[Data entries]
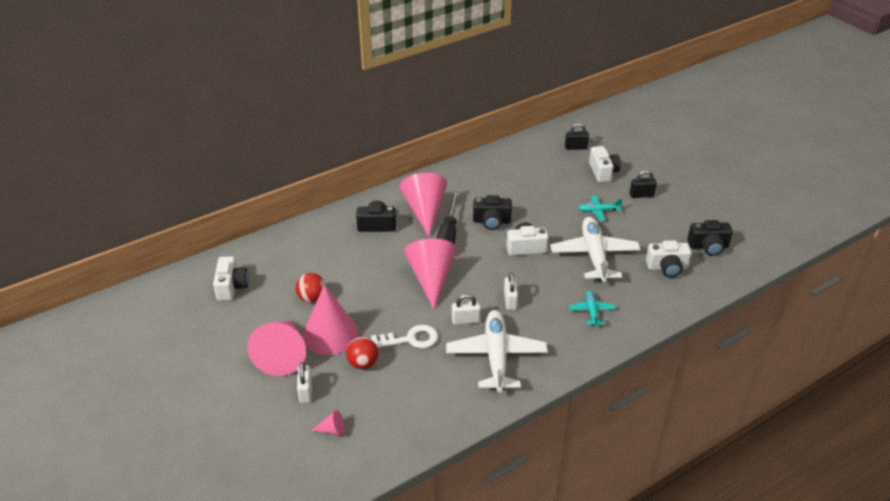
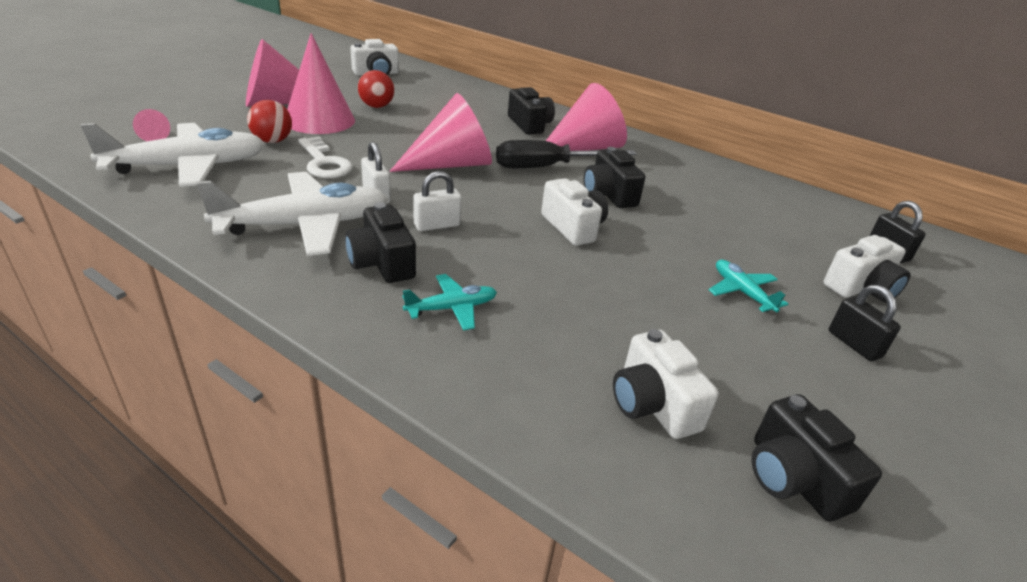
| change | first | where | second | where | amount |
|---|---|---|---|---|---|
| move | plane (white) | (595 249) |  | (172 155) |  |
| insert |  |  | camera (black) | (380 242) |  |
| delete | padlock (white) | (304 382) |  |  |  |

Aim of the exercise.
Produce a verbatim copy of all records, minus pictures.

Exercise response.
| change | first | where | second | where | amount |
|---|---|---|---|---|---|
| move | plane (white) | (595 249) |  | (172 155) |  |
| insert |  |  | camera (black) | (380 242) |  |
| delete | padlock (white) | (304 382) |  |  |  |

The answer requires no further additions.